▸ **Available data**:
Segment Open

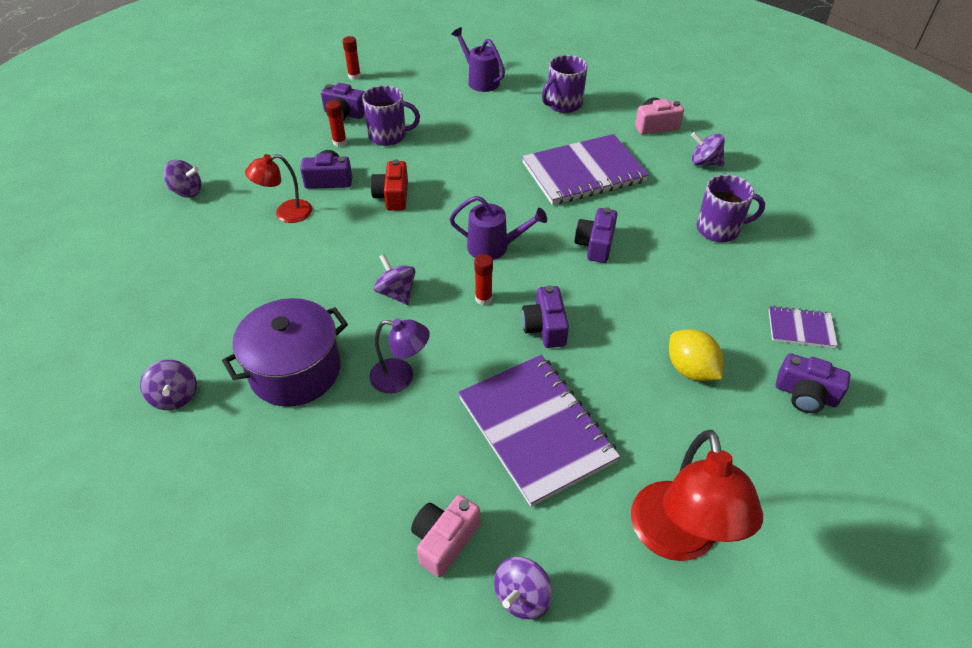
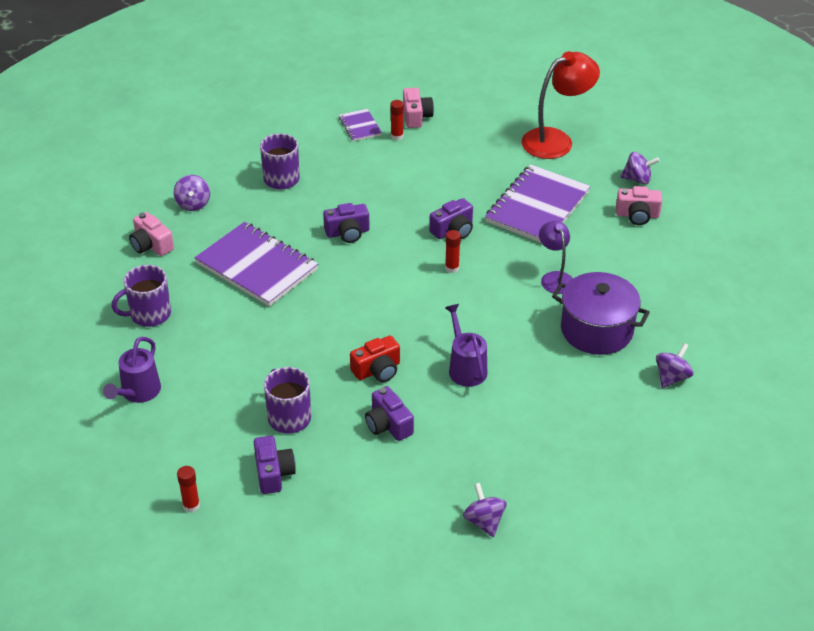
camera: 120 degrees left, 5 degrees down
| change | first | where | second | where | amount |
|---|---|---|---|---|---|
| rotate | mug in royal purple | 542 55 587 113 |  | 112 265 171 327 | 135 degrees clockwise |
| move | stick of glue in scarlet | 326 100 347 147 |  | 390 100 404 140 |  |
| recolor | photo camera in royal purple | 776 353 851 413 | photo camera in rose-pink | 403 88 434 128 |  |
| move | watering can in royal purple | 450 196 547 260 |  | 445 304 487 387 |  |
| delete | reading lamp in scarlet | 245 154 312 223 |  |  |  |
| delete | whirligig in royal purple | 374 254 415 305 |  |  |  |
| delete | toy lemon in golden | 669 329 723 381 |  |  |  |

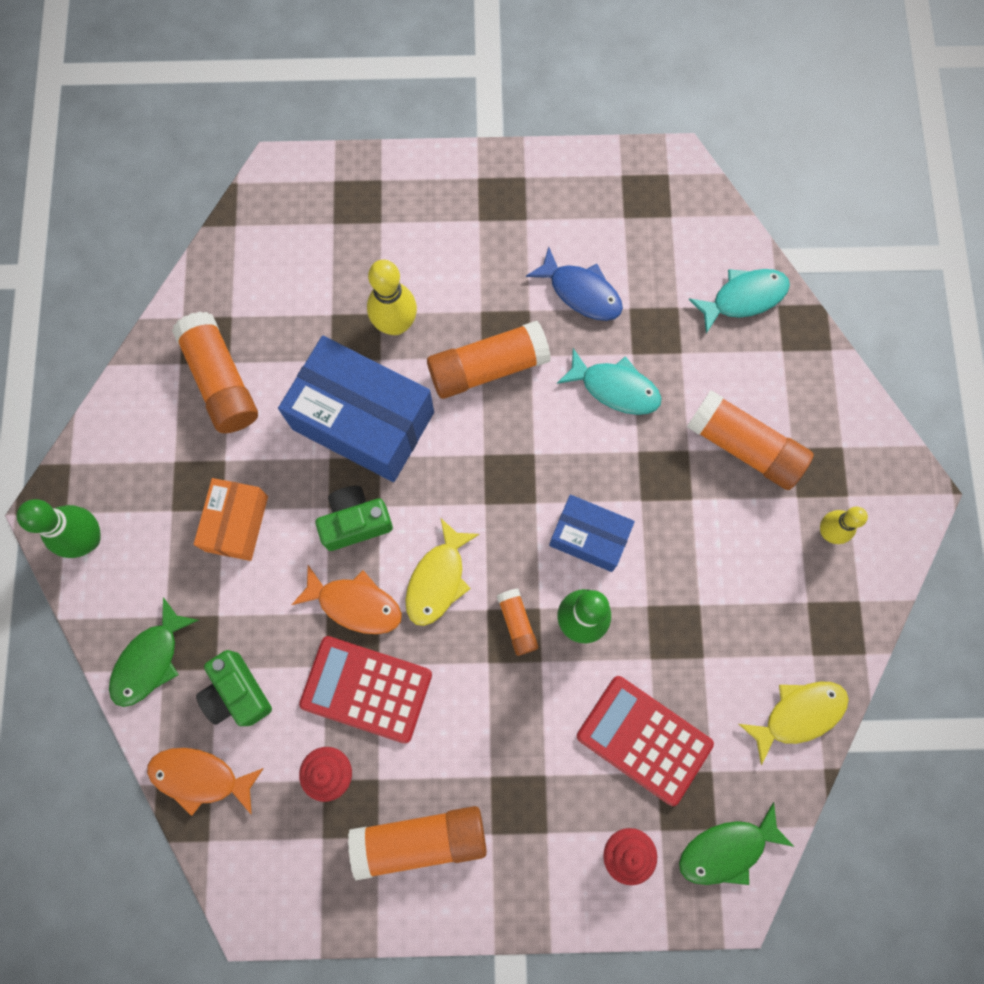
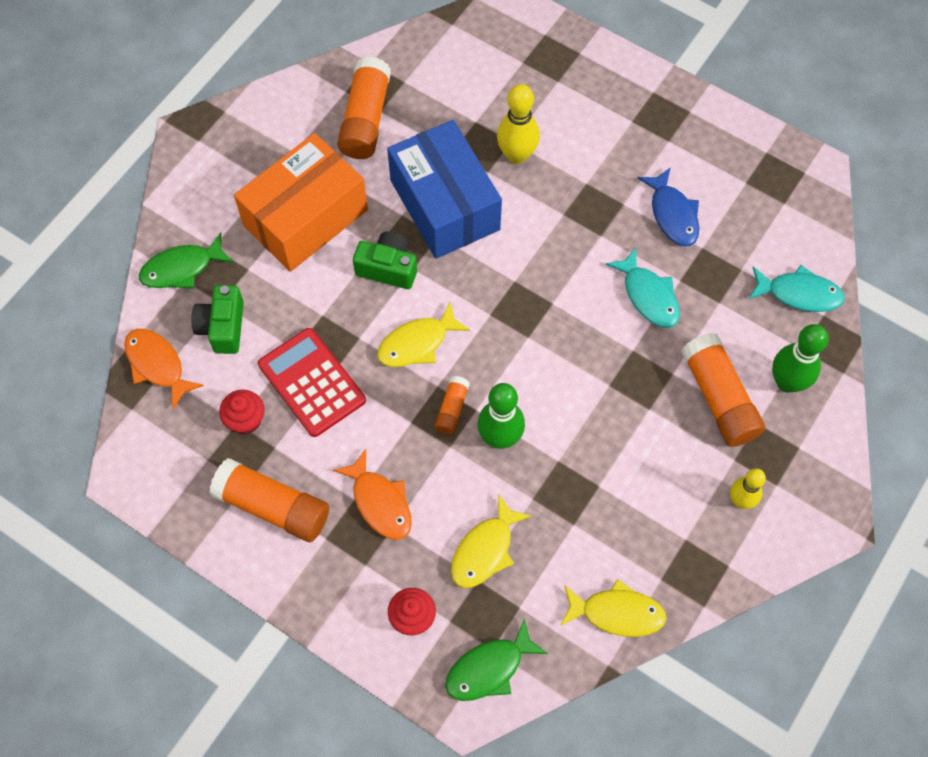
camera: 35 degrees right, 10 degrees down
| change | first | where | second | where | amount |
|---|---|---|---|---|---|
| resize | package in orange | 194 478 268 561 |  | 234 133 368 272 | x1.78 |
| move | toy fish in orange | 292 565 402 634 |  | 333 449 412 540 |  |
| rotate | toy fish in emerald | 679 802 794 885 |  | 445 618 548 701 | 45 degrees counterclockwise |
| replace | adding machine in scarlet | 577 676 714 806 | toy fish in golden | 451 494 532 588 |  |
| move | bowling pin in emerald | 17 499 101 558 |  | 772 324 829 393 |  |
| delete | stick of glue in orange | 427 321 551 399 |  |  |  |
| delete | package in royal blue | 549 495 635 572 |  |  |  |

Segment Closed

▸ **Exercise**: The result should be every line of the material that contains the word "purple", so copy those lines.

▸ **Response box**:
| rotate | mug in royal purple | 542 55 587 113 |  | 112 265 171 327 | 135 degrees clockwise |
| recolor | photo camera in royal purple | 776 353 851 413 | photo camera in rose-pink | 403 88 434 128 |  |
| move | watering can in royal purple | 450 196 547 260 |  | 445 304 487 387 |  |
| delete | whirligig in royal purple | 374 254 415 305 |  |  |  |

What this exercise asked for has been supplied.